EXERCISE
What's wanted is a faithful retyping of every entry, pictures excluded.

Detected change data
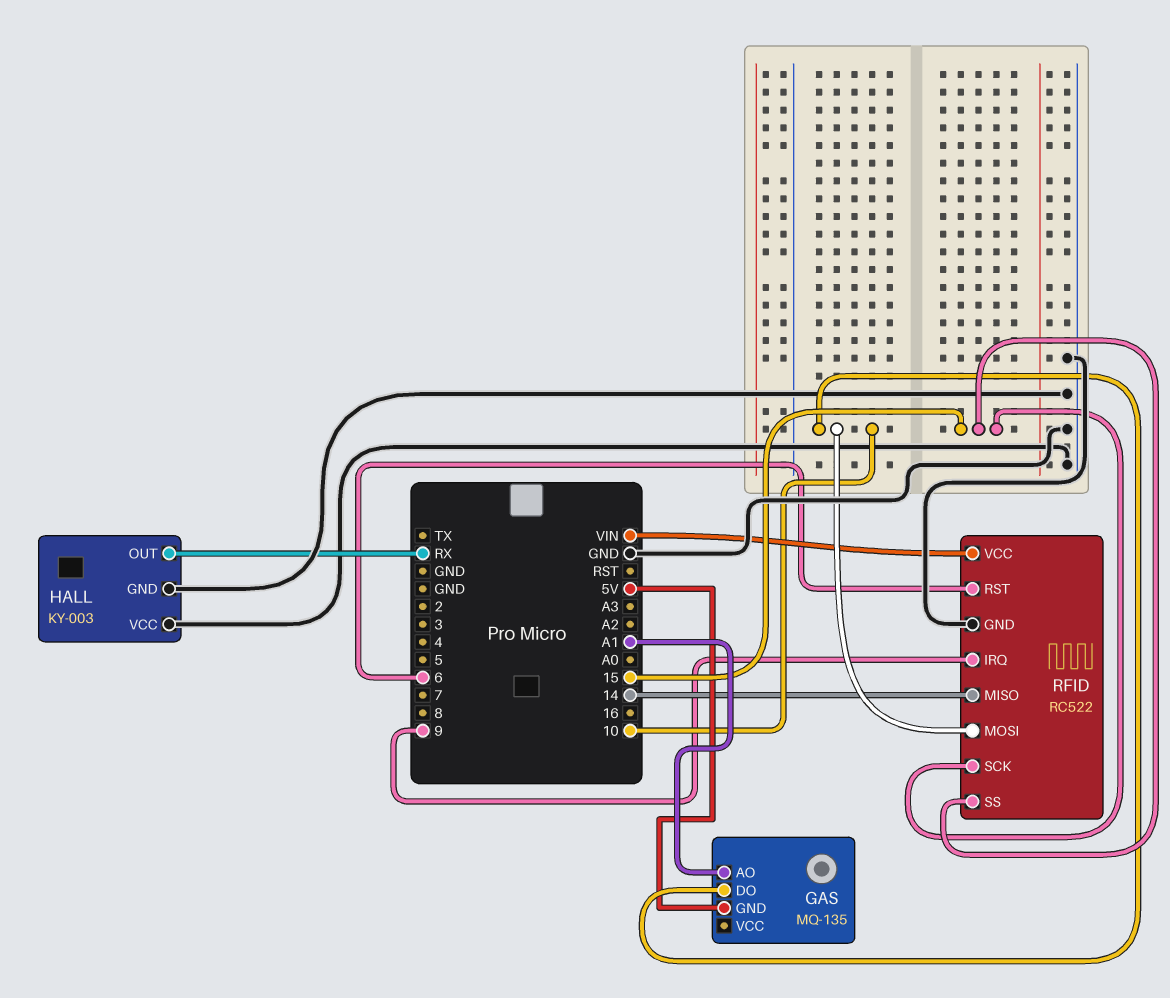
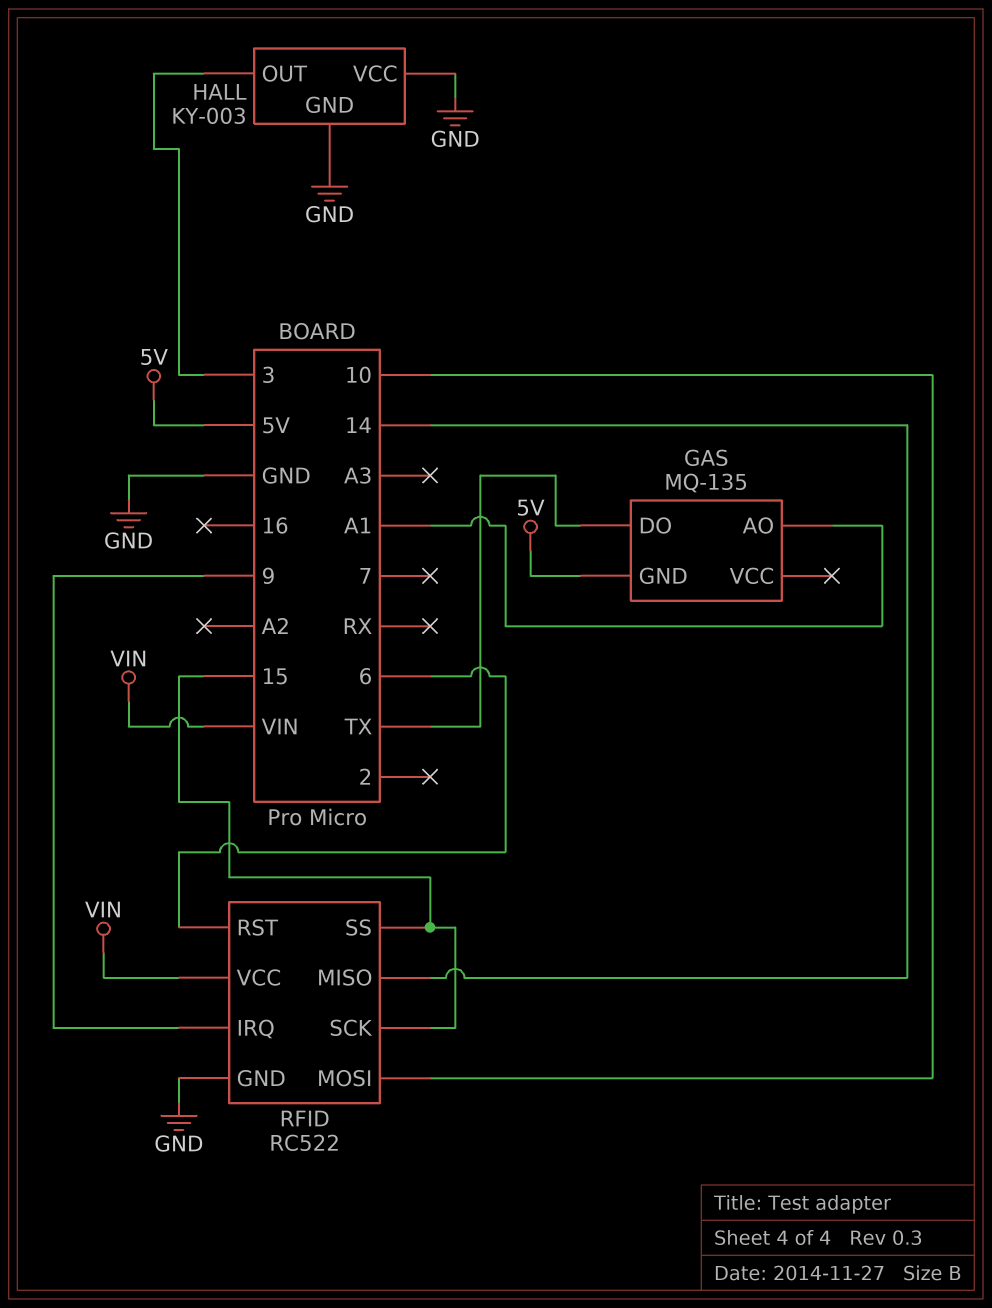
GAS pin DO: 10 -> TX
HALL pin OUT: RX -> 3

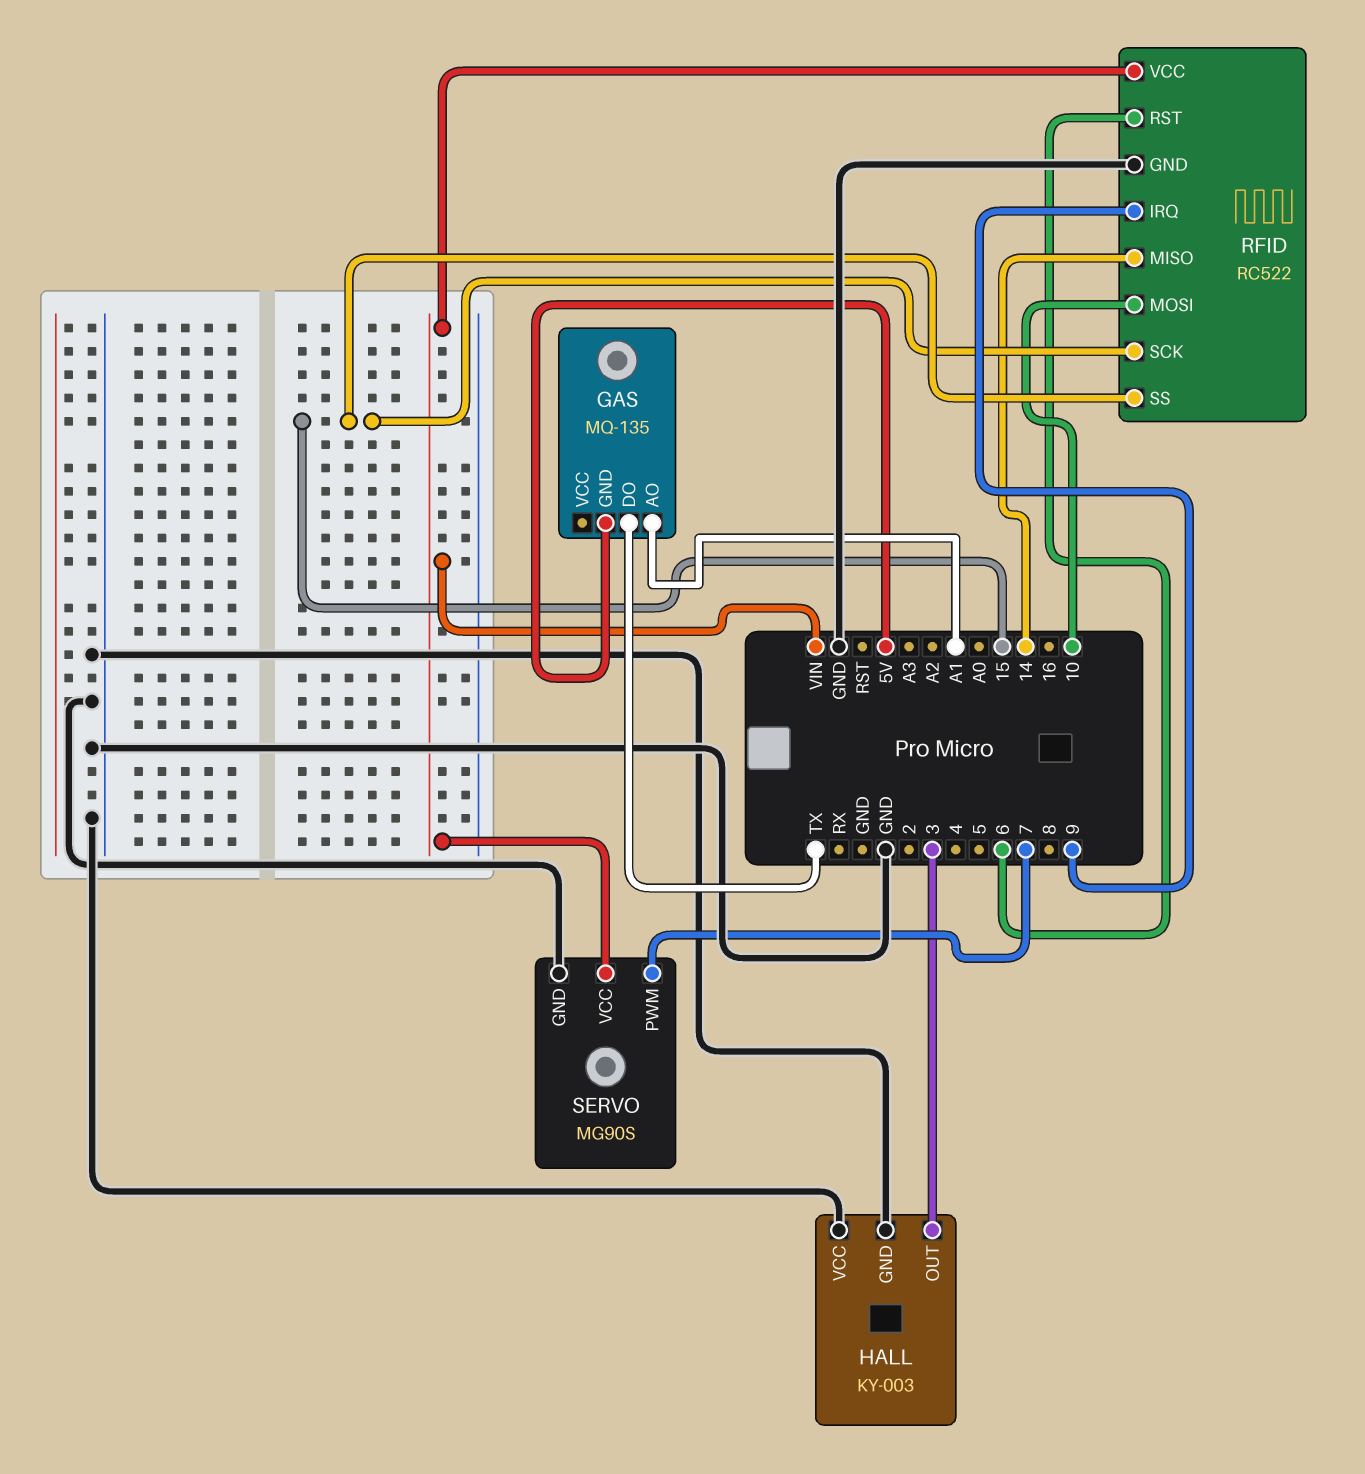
SERVO: none -> MG90S
SERVO pin GND: none -> GND
SERVO pin PWM: none -> 7
SERVO pin VCC: none -> VIN

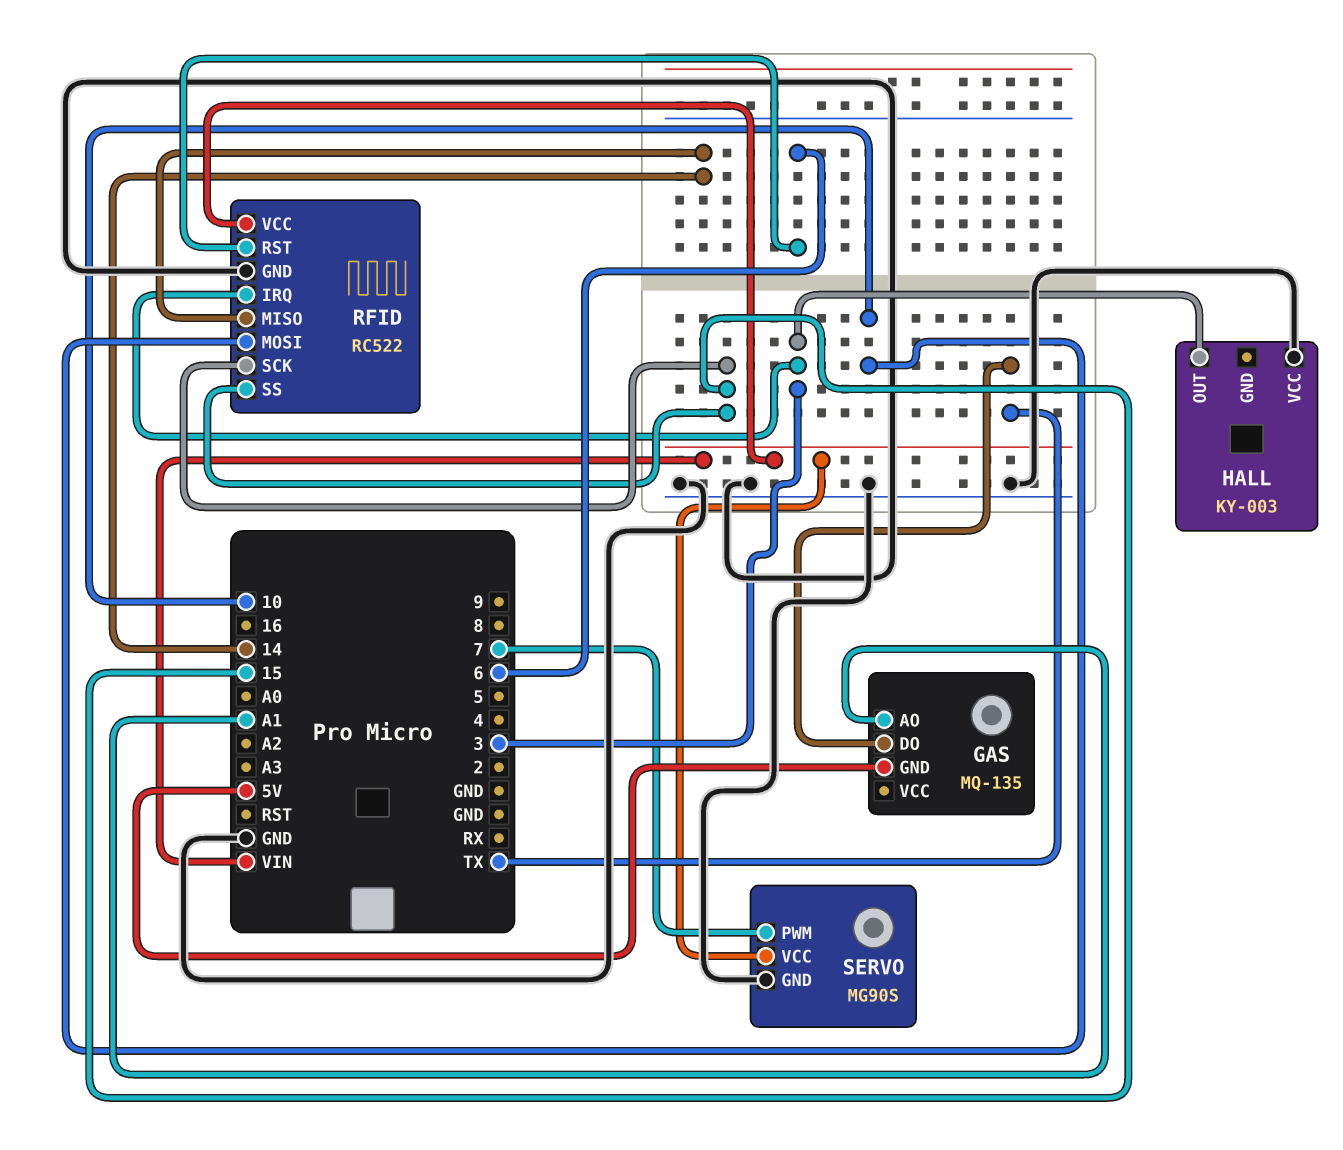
HALL pin GND: GND -> none
RFID pin IRQ: 9 -> 3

OUTPUT
GAS pin DO: 10 -> TX
HALL pin OUT: RX -> 3

SERVO: none -> MG90S
SERVO pin GND: none -> GND
SERVO pin PWM: none -> 7
SERVO pin VCC: none -> VIN

HALL pin GND: GND -> none
RFID pin IRQ: 9 -> 3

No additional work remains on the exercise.